Look for the line that has "SW201: button (GND, LIGHT)" in the material below; please repeat it and every line after it, exactly, up to and including the line that has "TP201: none -> test point (N_14)", and nothing else.

========

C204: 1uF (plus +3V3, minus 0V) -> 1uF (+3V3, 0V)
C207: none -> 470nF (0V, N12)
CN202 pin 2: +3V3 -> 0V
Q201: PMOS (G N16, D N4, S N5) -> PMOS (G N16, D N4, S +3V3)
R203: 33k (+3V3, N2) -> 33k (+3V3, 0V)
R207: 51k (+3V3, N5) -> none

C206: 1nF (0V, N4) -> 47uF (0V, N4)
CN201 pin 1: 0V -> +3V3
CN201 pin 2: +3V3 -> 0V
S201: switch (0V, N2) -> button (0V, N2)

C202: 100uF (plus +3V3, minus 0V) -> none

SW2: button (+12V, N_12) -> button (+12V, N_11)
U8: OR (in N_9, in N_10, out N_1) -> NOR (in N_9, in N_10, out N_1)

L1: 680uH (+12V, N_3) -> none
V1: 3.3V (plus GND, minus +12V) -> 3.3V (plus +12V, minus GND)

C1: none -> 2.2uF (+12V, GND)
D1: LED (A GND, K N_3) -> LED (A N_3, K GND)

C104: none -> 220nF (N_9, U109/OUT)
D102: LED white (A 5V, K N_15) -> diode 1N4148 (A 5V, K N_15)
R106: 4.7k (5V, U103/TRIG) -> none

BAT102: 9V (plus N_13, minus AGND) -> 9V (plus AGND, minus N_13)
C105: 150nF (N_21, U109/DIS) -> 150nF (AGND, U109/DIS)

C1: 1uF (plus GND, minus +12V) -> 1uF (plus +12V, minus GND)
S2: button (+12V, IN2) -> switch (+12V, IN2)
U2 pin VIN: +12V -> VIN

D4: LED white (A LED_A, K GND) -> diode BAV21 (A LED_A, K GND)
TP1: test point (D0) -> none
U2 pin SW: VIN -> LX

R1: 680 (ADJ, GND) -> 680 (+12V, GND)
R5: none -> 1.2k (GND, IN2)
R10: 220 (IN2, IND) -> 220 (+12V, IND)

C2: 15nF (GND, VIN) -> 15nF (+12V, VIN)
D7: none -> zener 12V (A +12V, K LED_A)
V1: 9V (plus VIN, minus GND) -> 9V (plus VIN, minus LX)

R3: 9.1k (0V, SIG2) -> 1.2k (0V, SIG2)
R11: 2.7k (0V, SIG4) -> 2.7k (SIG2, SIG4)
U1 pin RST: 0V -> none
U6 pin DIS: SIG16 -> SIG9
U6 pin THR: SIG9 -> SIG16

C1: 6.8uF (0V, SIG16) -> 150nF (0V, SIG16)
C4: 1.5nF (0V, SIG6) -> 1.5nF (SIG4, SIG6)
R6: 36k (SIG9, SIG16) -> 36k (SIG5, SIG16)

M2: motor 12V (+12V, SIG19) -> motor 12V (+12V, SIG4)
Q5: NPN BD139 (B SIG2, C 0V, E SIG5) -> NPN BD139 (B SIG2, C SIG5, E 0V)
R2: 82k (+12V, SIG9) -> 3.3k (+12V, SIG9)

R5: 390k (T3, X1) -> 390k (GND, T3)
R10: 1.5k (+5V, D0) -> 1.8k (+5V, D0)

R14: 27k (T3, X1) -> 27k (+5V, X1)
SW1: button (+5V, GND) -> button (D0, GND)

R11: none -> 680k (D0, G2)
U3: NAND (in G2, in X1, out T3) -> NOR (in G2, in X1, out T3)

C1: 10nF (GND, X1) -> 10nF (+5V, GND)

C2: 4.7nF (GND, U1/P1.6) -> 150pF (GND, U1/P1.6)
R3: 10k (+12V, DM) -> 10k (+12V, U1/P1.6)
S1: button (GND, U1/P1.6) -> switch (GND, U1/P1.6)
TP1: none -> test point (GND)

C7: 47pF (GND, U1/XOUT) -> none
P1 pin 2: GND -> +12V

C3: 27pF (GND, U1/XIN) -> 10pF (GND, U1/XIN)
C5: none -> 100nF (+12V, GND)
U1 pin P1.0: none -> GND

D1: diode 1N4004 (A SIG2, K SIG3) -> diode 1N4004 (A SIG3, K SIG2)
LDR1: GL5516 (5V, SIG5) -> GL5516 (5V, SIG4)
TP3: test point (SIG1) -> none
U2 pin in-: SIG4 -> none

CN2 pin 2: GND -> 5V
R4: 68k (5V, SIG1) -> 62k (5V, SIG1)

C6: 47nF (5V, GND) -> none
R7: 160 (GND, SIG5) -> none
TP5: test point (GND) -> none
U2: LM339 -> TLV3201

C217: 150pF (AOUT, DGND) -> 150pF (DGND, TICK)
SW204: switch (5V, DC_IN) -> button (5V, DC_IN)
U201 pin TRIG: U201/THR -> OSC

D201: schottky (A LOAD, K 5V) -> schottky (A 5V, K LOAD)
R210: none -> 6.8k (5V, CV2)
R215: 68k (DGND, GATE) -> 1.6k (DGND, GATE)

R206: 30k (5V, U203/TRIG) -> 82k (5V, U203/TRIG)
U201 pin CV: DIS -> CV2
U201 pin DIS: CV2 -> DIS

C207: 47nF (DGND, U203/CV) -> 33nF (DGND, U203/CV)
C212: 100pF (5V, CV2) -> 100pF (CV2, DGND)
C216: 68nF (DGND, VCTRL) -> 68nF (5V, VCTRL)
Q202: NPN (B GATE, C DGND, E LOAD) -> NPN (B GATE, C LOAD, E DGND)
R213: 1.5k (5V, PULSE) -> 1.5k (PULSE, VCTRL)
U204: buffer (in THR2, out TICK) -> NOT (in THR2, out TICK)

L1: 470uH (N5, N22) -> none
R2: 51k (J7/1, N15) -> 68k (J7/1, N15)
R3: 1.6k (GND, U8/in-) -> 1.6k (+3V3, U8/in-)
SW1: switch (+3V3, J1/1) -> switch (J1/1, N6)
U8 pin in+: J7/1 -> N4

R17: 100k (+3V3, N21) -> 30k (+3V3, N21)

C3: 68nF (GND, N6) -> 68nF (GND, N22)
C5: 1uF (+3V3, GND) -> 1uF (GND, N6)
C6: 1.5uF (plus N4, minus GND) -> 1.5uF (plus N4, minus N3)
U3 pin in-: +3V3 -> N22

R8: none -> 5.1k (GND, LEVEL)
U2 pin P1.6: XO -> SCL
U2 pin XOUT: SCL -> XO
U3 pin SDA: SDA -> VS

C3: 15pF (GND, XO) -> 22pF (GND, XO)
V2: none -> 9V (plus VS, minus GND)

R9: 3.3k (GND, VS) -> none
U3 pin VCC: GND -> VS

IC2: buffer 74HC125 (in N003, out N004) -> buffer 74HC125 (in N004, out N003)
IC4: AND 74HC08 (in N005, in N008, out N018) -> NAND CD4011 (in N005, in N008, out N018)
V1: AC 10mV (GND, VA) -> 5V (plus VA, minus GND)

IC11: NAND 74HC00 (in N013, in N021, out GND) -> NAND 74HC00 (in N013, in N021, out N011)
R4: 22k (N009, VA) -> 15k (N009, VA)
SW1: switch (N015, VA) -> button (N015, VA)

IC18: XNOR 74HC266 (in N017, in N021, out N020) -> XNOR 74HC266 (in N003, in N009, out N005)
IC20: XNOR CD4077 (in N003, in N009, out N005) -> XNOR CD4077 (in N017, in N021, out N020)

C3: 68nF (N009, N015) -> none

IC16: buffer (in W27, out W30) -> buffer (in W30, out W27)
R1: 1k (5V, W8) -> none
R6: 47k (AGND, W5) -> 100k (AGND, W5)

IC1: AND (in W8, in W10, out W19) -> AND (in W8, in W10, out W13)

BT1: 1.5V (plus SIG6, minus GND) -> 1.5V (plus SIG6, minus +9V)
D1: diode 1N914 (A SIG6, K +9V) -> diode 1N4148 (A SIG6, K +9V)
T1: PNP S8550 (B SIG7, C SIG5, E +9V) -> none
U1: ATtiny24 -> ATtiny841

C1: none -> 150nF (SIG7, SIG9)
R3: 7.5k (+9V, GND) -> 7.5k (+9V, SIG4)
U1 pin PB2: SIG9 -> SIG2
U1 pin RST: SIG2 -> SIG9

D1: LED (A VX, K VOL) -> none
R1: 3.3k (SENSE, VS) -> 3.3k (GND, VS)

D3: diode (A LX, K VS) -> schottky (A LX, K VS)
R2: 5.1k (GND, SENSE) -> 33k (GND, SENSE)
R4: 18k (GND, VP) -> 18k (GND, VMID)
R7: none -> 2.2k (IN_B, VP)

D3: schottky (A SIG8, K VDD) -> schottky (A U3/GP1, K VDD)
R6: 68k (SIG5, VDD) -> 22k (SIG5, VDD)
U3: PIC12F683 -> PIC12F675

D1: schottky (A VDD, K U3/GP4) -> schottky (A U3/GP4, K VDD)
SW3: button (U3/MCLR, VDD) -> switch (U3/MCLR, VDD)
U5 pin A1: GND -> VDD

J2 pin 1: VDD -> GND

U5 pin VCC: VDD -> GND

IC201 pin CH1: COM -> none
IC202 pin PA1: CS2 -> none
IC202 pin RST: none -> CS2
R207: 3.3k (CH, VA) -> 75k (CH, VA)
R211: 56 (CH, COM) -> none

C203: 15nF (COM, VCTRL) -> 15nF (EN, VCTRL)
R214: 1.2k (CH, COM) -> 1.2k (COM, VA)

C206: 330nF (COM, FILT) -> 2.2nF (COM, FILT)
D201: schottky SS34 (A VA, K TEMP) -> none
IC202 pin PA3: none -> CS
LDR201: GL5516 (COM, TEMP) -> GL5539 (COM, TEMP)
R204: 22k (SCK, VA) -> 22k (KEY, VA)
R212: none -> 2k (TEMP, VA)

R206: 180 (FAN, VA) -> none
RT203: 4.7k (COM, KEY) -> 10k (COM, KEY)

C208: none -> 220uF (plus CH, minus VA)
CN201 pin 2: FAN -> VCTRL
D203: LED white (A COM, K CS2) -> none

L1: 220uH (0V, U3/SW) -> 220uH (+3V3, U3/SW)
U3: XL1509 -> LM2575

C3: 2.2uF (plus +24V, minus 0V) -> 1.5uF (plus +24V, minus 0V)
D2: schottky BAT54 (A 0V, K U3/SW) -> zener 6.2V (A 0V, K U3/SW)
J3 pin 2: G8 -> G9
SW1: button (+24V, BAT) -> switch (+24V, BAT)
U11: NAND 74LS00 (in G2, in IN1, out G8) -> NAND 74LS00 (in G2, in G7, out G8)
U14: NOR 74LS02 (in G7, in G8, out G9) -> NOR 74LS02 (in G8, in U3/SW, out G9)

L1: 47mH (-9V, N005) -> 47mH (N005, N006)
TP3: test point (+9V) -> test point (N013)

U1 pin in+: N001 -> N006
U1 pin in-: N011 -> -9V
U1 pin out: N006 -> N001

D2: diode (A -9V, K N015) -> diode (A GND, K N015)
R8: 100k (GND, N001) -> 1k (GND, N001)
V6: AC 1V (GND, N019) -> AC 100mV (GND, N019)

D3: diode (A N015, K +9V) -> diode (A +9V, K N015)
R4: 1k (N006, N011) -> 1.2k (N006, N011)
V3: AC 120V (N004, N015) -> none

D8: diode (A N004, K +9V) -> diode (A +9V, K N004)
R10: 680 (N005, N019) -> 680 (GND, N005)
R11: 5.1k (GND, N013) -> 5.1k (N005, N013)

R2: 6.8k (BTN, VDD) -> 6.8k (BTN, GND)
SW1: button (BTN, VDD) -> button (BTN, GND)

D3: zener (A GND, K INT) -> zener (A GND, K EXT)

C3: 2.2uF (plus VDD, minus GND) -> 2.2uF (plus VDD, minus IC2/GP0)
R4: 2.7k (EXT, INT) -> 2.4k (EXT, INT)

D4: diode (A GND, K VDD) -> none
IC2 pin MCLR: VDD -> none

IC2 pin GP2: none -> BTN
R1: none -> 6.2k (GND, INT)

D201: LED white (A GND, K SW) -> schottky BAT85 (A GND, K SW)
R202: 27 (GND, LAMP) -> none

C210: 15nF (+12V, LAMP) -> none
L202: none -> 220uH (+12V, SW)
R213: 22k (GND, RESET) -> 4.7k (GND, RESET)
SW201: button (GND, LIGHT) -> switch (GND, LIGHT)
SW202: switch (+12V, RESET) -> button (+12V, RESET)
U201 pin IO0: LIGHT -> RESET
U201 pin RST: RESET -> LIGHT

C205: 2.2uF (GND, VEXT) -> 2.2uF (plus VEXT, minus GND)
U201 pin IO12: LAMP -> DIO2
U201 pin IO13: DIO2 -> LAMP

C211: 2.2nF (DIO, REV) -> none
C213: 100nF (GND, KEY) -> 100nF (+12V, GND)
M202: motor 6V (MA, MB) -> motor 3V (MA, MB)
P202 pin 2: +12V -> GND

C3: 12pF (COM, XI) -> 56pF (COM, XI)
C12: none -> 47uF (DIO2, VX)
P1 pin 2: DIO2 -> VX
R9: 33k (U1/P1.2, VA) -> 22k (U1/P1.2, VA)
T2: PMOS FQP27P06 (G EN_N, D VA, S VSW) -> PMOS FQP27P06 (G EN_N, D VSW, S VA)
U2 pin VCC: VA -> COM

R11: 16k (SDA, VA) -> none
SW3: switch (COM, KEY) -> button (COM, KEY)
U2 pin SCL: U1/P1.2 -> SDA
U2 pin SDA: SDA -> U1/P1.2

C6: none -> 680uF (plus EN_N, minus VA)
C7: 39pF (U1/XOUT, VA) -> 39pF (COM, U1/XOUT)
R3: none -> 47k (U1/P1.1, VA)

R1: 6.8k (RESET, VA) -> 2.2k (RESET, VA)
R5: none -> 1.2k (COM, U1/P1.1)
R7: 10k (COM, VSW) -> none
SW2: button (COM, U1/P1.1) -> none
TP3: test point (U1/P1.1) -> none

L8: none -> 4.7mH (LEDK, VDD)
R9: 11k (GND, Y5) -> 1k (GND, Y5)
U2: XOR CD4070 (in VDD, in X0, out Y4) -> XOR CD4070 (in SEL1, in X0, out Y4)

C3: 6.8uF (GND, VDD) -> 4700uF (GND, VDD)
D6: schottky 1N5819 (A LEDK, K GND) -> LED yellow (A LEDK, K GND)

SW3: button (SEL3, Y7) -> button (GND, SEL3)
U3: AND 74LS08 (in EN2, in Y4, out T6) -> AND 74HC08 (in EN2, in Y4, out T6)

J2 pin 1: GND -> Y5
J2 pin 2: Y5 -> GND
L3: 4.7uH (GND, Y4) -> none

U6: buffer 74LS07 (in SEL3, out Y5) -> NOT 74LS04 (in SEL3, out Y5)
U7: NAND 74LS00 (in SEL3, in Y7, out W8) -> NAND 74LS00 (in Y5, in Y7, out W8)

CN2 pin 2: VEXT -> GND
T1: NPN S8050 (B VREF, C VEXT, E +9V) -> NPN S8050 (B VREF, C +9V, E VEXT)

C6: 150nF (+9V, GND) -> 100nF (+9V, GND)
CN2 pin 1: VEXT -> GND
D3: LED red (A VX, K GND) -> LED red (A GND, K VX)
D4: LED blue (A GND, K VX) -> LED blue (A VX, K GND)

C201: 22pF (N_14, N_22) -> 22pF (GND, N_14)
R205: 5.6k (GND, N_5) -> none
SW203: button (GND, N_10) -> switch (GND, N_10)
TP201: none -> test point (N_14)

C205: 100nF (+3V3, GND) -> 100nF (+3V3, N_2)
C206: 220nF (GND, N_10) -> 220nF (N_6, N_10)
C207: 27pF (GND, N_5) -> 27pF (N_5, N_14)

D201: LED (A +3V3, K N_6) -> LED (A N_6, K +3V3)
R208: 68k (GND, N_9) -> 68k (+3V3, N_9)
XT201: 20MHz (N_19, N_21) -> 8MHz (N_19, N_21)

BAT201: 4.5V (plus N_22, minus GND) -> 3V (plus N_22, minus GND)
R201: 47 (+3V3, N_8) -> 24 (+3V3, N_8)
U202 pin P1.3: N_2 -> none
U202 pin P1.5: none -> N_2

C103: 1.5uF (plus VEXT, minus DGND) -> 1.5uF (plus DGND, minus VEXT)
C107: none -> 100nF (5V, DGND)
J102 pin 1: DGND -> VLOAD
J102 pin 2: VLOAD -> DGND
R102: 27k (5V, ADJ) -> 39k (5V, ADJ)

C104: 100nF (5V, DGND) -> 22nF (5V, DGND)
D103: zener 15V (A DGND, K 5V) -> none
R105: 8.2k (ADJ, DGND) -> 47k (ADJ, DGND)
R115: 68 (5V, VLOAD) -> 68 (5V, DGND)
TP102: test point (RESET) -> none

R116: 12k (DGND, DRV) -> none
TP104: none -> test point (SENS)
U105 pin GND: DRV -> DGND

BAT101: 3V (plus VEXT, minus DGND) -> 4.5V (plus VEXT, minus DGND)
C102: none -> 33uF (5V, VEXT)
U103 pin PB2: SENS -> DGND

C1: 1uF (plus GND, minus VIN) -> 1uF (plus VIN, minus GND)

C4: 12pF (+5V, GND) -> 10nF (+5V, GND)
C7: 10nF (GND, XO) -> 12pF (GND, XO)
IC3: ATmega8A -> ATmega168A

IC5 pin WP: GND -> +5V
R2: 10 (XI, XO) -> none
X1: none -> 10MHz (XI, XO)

========

» **FINAL ANSWER**
SW201: button (GND, LIGHT) -> switch (GND, LIGHT)
SW202: switch (+12V, RESET) -> button (+12V, RESET)
U201 pin IO0: LIGHT -> RESET
U201 pin RST: RESET -> LIGHT

C205: 2.2uF (GND, VEXT) -> 2.2uF (plus VEXT, minus GND)
U201 pin IO12: LAMP -> DIO2
U201 pin IO13: DIO2 -> LAMP

C211: 2.2nF (DIO, REV) -> none
C213: 100nF (GND, KEY) -> 100nF (+12V, GND)
M202: motor 6V (MA, MB) -> motor 3V (MA, MB)
P202 pin 2: +12V -> GND

C3: 12pF (COM, XI) -> 56pF (COM, XI)
C12: none -> 47uF (DIO2, VX)
P1 pin 2: DIO2 -> VX
R9: 33k (U1/P1.2, VA) -> 22k (U1/P1.2, VA)
T2: PMOS FQP27P06 (G EN_N, D VA, S VSW) -> PMOS FQP27P06 (G EN_N, D VSW, S VA)
U2 pin VCC: VA -> COM

R11: 16k (SDA, VA) -> none
SW3: switch (COM, KEY) -> button (COM, KEY)
U2 pin SCL: U1/P1.2 -> SDA
U2 pin SDA: SDA -> U1/P1.2

C6: none -> 680uF (plus EN_N, minus VA)
C7: 39pF (U1/XOUT, VA) -> 39pF (COM, U1/XOUT)
R3: none -> 47k (U1/P1.1, VA)

R1: 6.8k (RESET, VA) -> 2.2k (RESET, VA)
R5: none -> 1.2k (COM, U1/P1.1)
R7: 10k (COM, VSW) -> none
SW2: button (COM, U1/P1.1) -> none
TP3: test point (U1/P1.1) -> none

L8: none -> 4.7mH (LEDK, VDD)
R9: 11k (GND, Y5) -> 1k (GND, Y5)
U2: XOR CD4070 (in VDD, in X0, out Y4) -> XOR CD4070 (in SEL1, in X0, out Y4)

C3: 6.8uF (GND, VDD) -> 4700uF (GND, VDD)
D6: schottky 1N5819 (A LEDK, K GND) -> LED yellow (A LEDK, K GND)

SW3: button (SEL3, Y7) -> button (GND, SEL3)
U3: AND 74LS08 (in EN2, in Y4, out T6) -> AND 74HC08 (in EN2, in Y4, out T6)

J2 pin 1: GND -> Y5
J2 pin 2: Y5 -> GND
L3: 4.7uH (GND, Y4) -> none

U6: buffer 74LS07 (in SEL3, out Y5) -> NOT 74LS04 (in SEL3, out Y5)
U7: NAND 74LS00 (in SEL3, in Y7, out W8) -> NAND 74LS00 (in Y5, in Y7, out W8)

CN2 pin 2: VEXT -> GND
T1: NPN S8050 (B VREF, C VEXT, E +9V) -> NPN S8050 (B VREF, C +9V, E VEXT)

C6: 150nF (+9V, GND) -> 100nF (+9V, GND)
CN2 pin 1: VEXT -> GND
D3: LED red (A VX, K GND) -> LED red (A GND, K VX)
D4: LED blue (A GND, K VX) -> LED blue (A VX, K GND)

C201: 22pF (N_14, N_22) -> 22pF (GND, N_14)
R205: 5.6k (GND, N_5) -> none
SW203: button (GND, N_10) -> switch (GND, N_10)
TP201: none -> test point (N_14)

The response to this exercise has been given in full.